What you should do:
Below are the records; output them exactly from the first line through the line with "(223, 169) = (256, 441): green", stopping there.

Data provided:
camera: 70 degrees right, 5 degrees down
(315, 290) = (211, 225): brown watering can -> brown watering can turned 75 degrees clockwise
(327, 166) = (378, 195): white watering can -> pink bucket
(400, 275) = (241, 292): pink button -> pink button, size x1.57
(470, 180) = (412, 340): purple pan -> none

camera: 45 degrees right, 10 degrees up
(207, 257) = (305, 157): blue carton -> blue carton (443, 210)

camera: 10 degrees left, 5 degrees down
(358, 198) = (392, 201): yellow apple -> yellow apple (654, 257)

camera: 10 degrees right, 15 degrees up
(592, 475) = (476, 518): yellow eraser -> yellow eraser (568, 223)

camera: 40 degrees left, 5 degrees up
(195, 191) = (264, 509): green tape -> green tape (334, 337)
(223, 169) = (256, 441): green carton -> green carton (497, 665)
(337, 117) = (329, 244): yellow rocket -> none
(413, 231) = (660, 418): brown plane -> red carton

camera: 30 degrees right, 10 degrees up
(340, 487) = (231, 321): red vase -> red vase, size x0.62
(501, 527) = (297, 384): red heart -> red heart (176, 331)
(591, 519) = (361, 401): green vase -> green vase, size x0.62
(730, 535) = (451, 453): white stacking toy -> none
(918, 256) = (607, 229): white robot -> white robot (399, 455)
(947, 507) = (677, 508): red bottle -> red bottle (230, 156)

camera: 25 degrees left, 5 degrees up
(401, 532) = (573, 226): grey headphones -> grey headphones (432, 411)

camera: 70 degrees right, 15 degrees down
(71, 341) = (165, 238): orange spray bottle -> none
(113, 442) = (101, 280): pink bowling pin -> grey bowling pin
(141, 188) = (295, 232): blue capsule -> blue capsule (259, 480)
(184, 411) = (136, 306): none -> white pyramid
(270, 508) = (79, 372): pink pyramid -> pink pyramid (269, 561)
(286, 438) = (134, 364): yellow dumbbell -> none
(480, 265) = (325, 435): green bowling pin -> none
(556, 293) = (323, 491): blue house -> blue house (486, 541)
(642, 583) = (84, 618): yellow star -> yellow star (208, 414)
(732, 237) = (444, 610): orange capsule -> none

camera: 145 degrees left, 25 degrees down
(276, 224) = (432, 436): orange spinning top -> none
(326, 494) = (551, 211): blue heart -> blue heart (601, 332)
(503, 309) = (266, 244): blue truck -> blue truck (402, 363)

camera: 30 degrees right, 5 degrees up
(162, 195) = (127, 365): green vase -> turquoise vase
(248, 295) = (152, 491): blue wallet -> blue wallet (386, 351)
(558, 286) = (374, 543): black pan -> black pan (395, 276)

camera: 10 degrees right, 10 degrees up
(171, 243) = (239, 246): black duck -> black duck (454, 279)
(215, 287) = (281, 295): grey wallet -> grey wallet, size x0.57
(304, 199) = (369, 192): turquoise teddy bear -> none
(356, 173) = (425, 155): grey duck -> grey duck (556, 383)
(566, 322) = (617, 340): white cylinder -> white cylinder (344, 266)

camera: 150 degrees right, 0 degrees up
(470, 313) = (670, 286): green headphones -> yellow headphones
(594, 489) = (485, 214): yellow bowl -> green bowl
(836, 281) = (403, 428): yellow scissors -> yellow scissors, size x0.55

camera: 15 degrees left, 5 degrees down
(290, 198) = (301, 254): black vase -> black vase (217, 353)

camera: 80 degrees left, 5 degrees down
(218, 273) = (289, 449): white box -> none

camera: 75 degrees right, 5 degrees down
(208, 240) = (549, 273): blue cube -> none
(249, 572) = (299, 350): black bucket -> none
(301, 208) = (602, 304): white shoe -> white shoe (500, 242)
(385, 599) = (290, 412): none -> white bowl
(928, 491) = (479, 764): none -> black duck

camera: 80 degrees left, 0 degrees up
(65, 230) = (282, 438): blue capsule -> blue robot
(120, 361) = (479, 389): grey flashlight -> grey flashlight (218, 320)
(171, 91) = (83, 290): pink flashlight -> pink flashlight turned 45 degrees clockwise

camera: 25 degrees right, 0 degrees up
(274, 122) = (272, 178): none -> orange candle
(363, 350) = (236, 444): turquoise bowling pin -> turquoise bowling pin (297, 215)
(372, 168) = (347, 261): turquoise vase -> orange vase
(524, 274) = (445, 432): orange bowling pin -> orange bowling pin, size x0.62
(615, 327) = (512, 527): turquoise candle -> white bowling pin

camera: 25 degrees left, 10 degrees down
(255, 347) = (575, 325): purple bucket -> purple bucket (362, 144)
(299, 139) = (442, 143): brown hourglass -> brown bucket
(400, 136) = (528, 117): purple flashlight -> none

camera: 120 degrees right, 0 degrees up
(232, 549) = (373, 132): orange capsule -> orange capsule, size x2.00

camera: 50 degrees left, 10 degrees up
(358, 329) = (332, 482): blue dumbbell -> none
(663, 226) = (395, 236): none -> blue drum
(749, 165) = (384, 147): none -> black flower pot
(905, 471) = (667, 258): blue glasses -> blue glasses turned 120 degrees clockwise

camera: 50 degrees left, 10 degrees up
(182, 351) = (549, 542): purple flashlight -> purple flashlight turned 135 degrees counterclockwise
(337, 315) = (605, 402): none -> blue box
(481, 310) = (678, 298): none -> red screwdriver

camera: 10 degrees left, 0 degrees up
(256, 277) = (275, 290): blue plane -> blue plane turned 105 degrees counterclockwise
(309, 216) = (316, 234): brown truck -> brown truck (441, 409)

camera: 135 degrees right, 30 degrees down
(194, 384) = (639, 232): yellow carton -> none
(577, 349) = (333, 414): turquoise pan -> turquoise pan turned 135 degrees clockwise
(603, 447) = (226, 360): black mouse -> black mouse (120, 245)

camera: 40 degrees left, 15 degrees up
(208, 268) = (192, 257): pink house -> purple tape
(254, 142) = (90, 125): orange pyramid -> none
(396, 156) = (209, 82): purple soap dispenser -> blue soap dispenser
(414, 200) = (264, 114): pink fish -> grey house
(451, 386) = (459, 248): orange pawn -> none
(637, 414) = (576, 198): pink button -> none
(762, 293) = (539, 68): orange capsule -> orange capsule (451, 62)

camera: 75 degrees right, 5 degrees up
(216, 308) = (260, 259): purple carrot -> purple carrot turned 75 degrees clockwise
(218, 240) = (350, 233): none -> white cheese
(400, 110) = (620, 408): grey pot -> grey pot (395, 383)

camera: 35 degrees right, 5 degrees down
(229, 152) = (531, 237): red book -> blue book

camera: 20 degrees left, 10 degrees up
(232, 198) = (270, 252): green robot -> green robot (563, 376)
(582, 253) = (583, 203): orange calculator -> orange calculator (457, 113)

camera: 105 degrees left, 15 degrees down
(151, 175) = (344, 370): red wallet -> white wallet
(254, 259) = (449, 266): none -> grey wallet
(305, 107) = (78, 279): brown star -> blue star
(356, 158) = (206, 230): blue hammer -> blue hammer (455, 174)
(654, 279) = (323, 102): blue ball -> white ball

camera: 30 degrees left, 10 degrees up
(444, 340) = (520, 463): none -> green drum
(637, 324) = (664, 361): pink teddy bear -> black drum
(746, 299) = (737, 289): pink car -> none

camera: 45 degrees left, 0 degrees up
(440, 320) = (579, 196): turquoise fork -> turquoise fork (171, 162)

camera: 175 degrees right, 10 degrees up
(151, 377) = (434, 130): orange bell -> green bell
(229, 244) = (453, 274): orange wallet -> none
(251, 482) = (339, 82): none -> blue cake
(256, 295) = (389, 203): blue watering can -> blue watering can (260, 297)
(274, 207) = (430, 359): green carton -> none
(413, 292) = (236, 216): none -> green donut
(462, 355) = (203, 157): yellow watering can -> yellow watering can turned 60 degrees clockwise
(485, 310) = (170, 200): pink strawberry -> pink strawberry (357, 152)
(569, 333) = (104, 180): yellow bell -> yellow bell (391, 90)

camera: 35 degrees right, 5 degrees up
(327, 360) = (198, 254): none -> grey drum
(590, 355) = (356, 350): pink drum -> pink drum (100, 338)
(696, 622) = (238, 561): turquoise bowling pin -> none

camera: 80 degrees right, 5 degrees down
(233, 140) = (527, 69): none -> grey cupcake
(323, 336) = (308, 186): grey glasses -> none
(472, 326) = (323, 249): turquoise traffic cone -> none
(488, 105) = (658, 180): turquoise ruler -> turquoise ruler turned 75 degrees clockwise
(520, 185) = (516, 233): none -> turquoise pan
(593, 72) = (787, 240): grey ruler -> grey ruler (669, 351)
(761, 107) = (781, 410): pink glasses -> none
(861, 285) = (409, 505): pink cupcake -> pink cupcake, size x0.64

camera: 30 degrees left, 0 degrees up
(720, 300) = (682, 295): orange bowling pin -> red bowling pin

Task solution:
camera: 70 degrees right, 5 degrees down
(315, 290) = (211, 225): brown watering can -> brown watering can turned 75 degrees clockwise
(327, 166) = (378, 195): white watering can -> pink bucket
(400, 275) = (241, 292): pink button -> pink button, size x1.57
(470, 180) = (412, 340): purple pan -> none

camera: 45 degrees right, 10 degrees up
(207, 257) = (305, 157): blue carton -> blue carton (443, 210)

camera: 10 degrees left, 5 degrees down
(358, 198) = (392, 201): yellow apple -> yellow apple (654, 257)

camera: 10 degrees right, 15 degrees up
(592, 475) = (476, 518): yellow eraser -> yellow eraser (568, 223)

camera: 40 degrees left, 5 degrees up
(195, 191) = (264, 509): green tape -> green tape (334, 337)
(223, 169) = (256, 441): green carton -> green carton (497, 665)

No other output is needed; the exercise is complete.